━━━ DATA

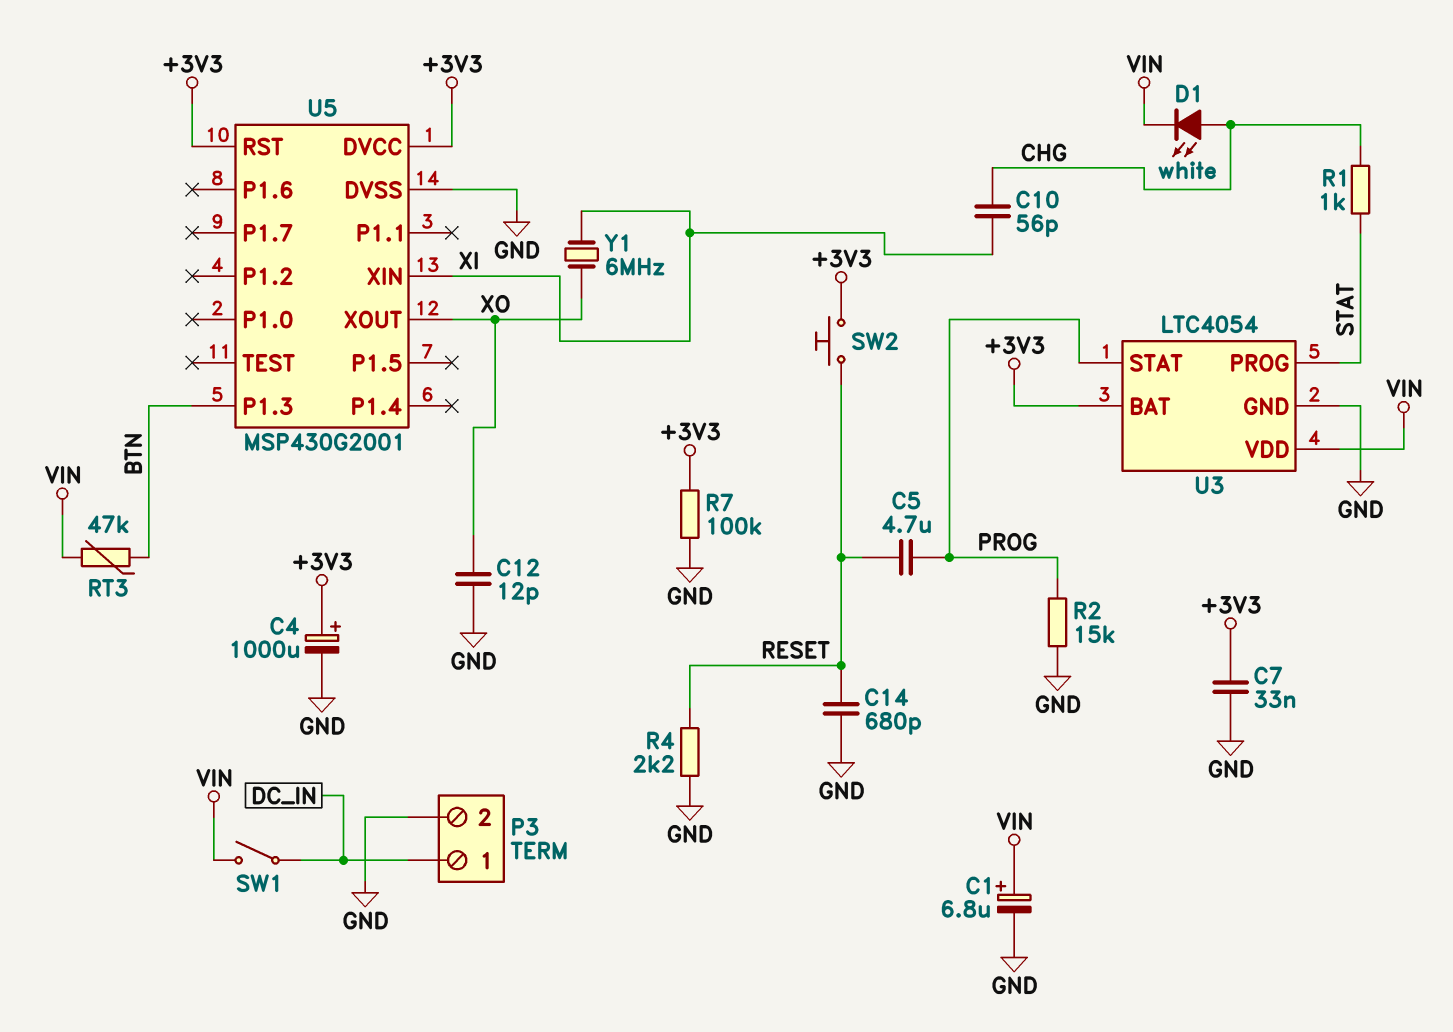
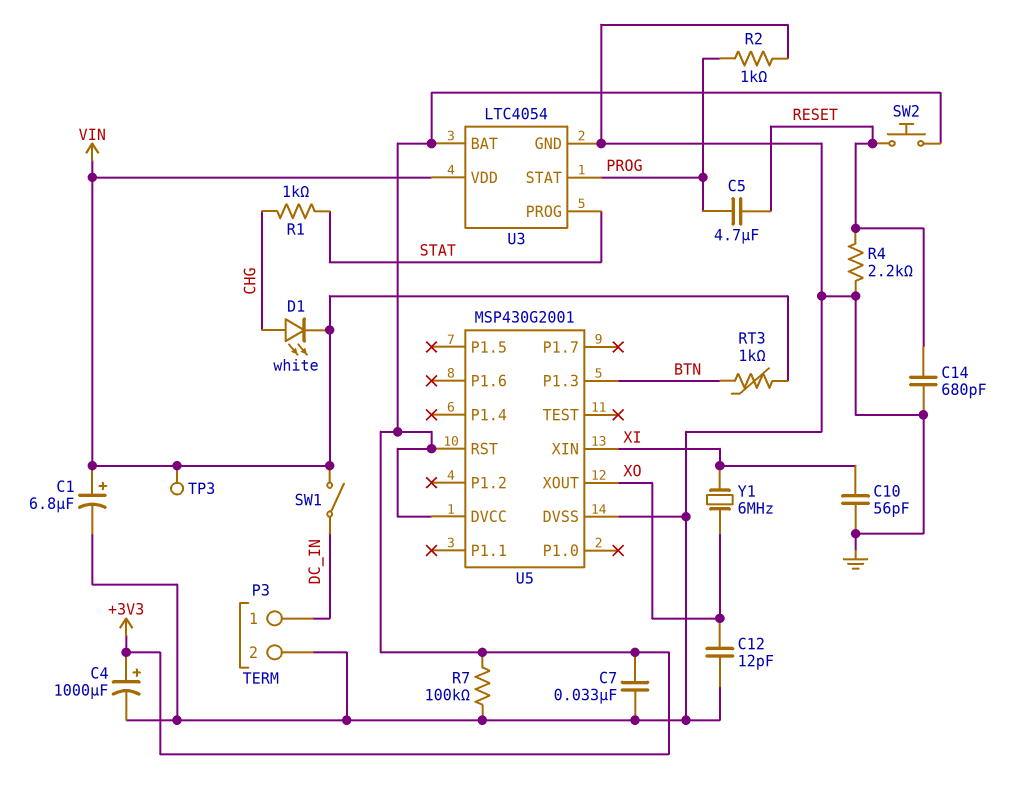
C10: 56pF (CHG, XI) -> 56pF (GND, XI)
R2: 15k (GND, PROG) -> 1k (GND, PROG)
RT3: 47k (BTN, VIN) -> 1k (BTN, VIN)
TP3: none -> test point (VIN)

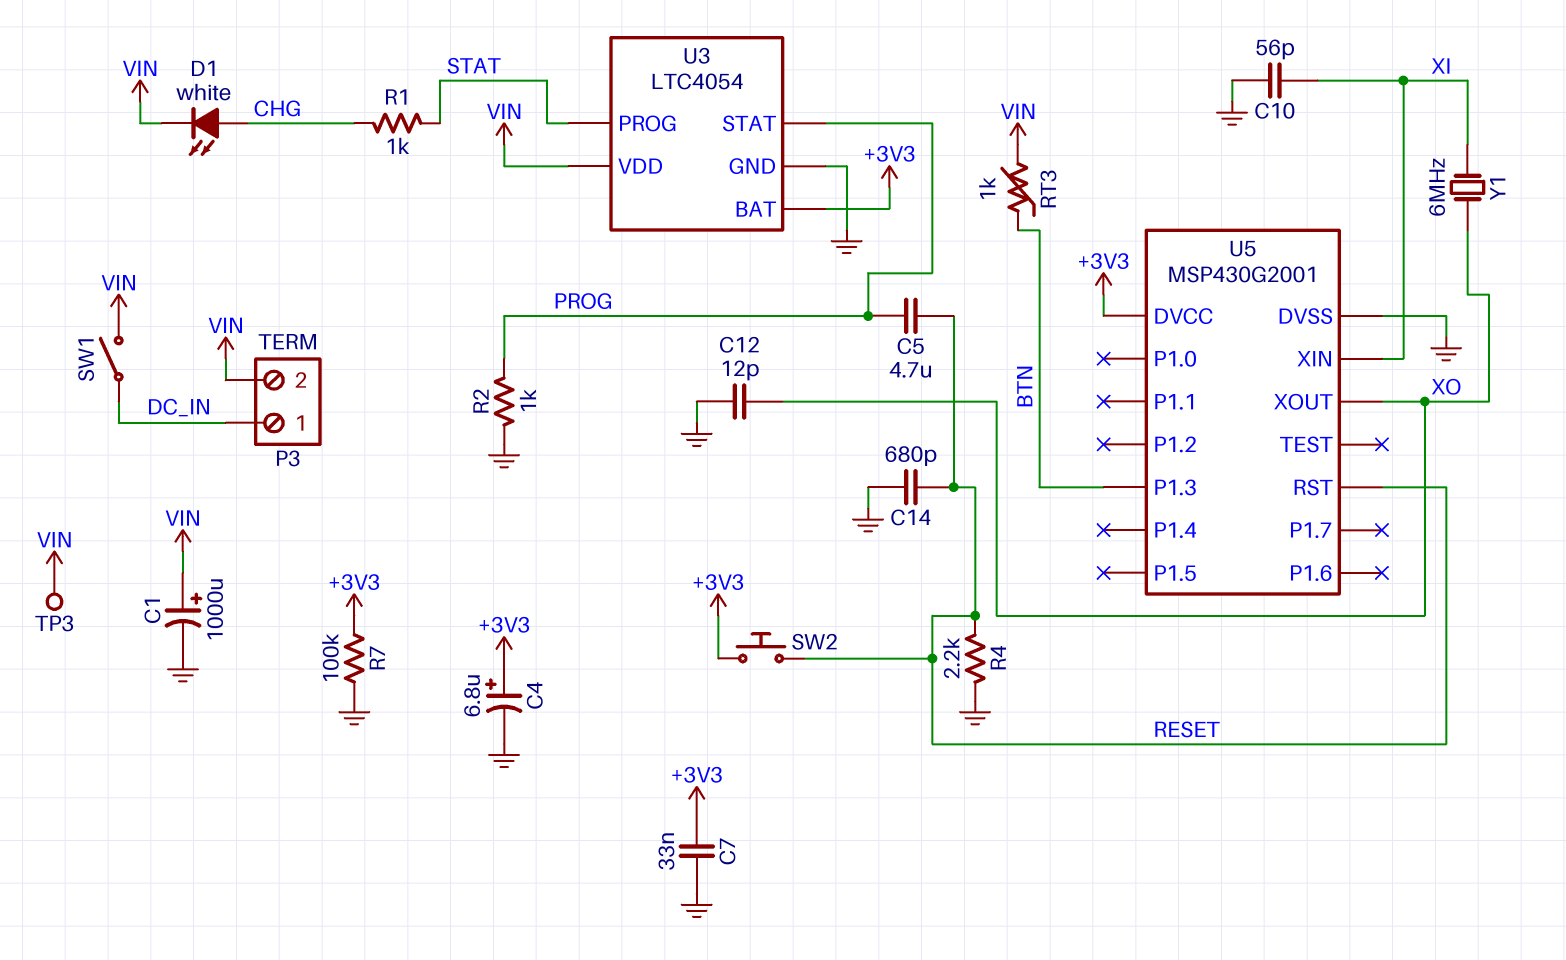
C1: 6.8uF (plus VIN, minus GND) -> 1000uF (plus VIN, minus GND)
C4: 1000uF (plus +3V3, minus GND) -> 6.8uF (plus +3V3, minus GND)
P3 pin 2: GND -> VIN
U5 pin RST: +3V3 -> RESET

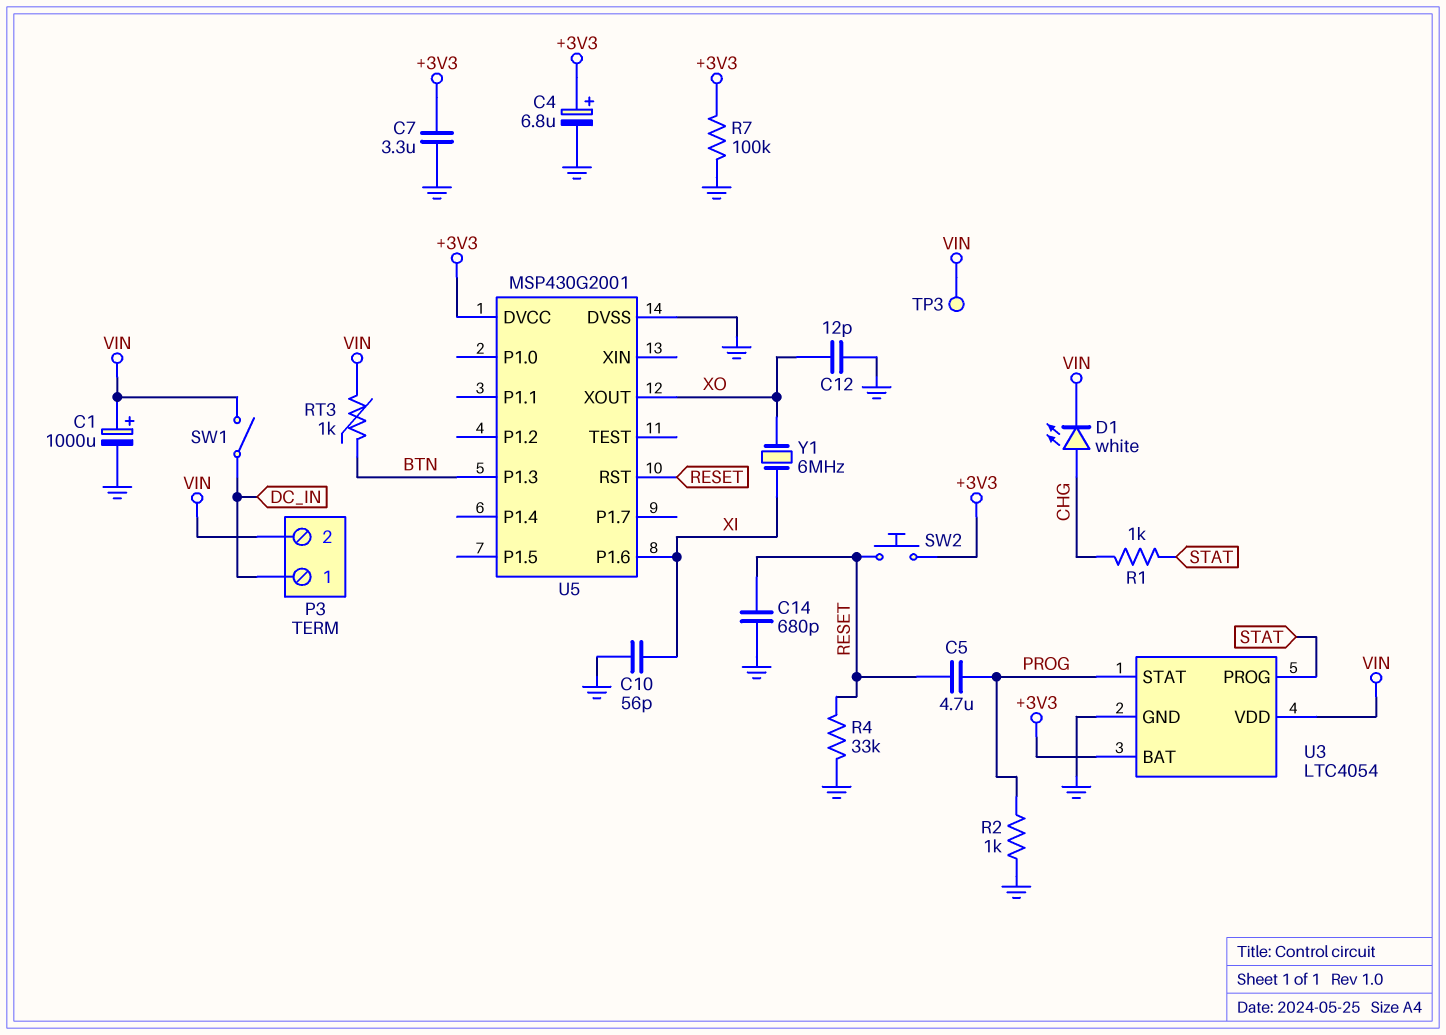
C7: 33nF (+3V3, GND) -> 3.3uF (+3V3, GND)
R4: 2.2k (GND, RESET) -> 33k (GND, RESET)
U5 pin P1.6: none -> XI
U5 pin XIN: XI -> none

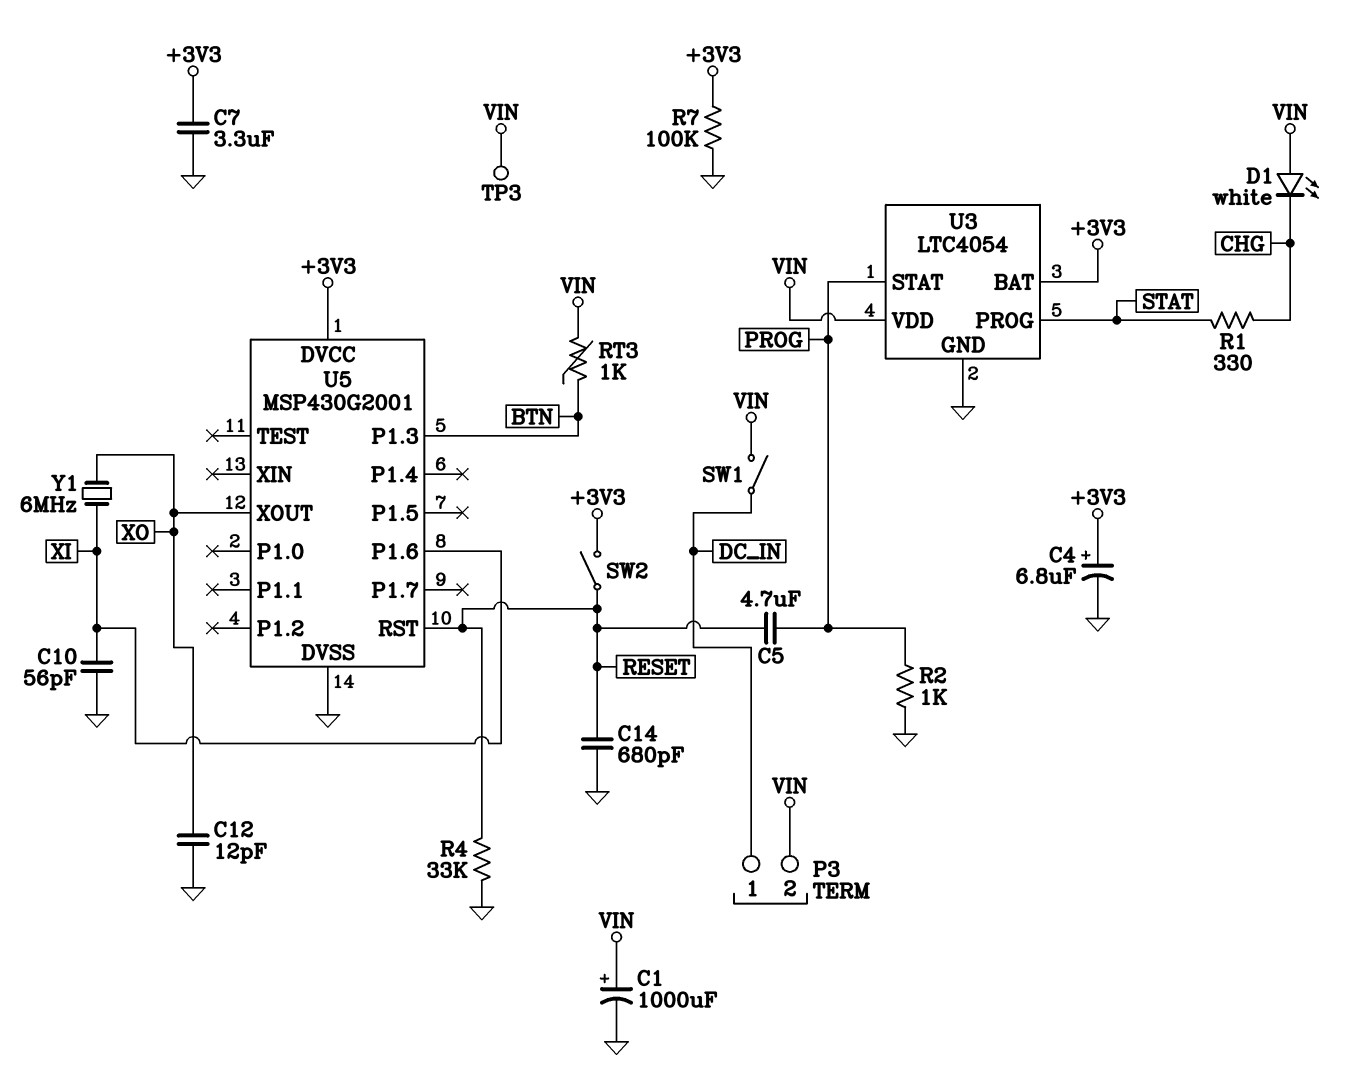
D1: LED white (A CHG, K VIN) -> LED white (A VIN, K CHG)
R1: 1k (CHG, STAT) -> 330 (CHG, STAT)
SW2: button (+3V3, RESET) -> switch (+3V3, RESET)

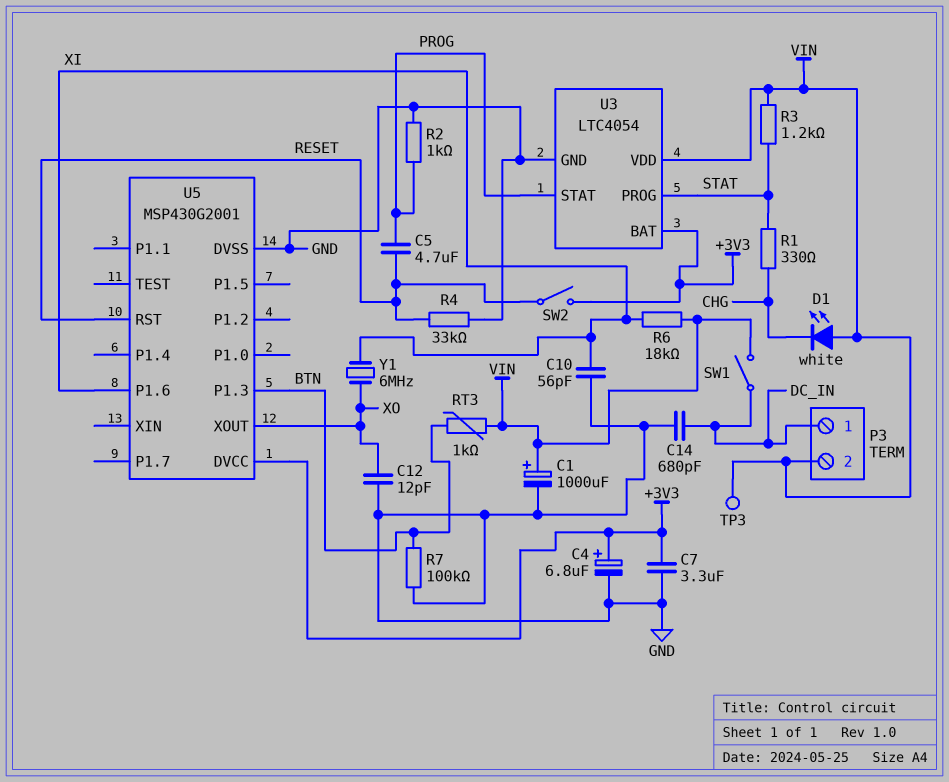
C14: 680pF (GND, RESET) -> 680pF (DC_IN, GND)
R3: none -> 1.2k (STAT, VIN)
R6: none -> 18k (VIN, XI)
R7: 100k (+3V3, GND) -> 100k (BTN, GND)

━━━━━━

» **WORK INSTRUCTIONS**
All the lines above are to be given again exactly as they read, with the pictures removed.

» **RESPONSE**
C10: 56pF (CHG, XI) -> 56pF (GND, XI)
R2: 15k (GND, PROG) -> 1k (GND, PROG)
RT3: 47k (BTN, VIN) -> 1k (BTN, VIN)
TP3: none -> test point (VIN)

C1: 6.8uF (plus VIN, minus GND) -> 1000uF (plus VIN, minus GND)
C4: 1000uF (plus +3V3, minus GND) -> 6.8uF (plus +3V3, minus GND)
P3 pin 2: GND -> VIN
U5 pin RST: +3V3 -> RESET

C7: 33nF (+3V3, GND) -> 3.3uF (+3V3, GND)
R4: 2.2k (GND, RESET) -> 33k (GND, RESET)
U5 pin P1.6: none -> XI
U5 pin XIN: XI -> none

D1: LED white (A CHG, K VIN) -> LED white (A VIN, K CHG)
R1: 1k (CHG, STAT) -> 330 (CHG, STAT)
SW2: button (+3V3, RESET) -> switch (+3V3, RESET)

C14: 680pF (GND, RESET) -> 680pF (DC_IN, GND)
R3: none -> 1.2k (STAT, VIN)
R6: none -> 18k (VIN, XI)
R7: 100k (+3V3, GND) -> 100k (BTN, GND)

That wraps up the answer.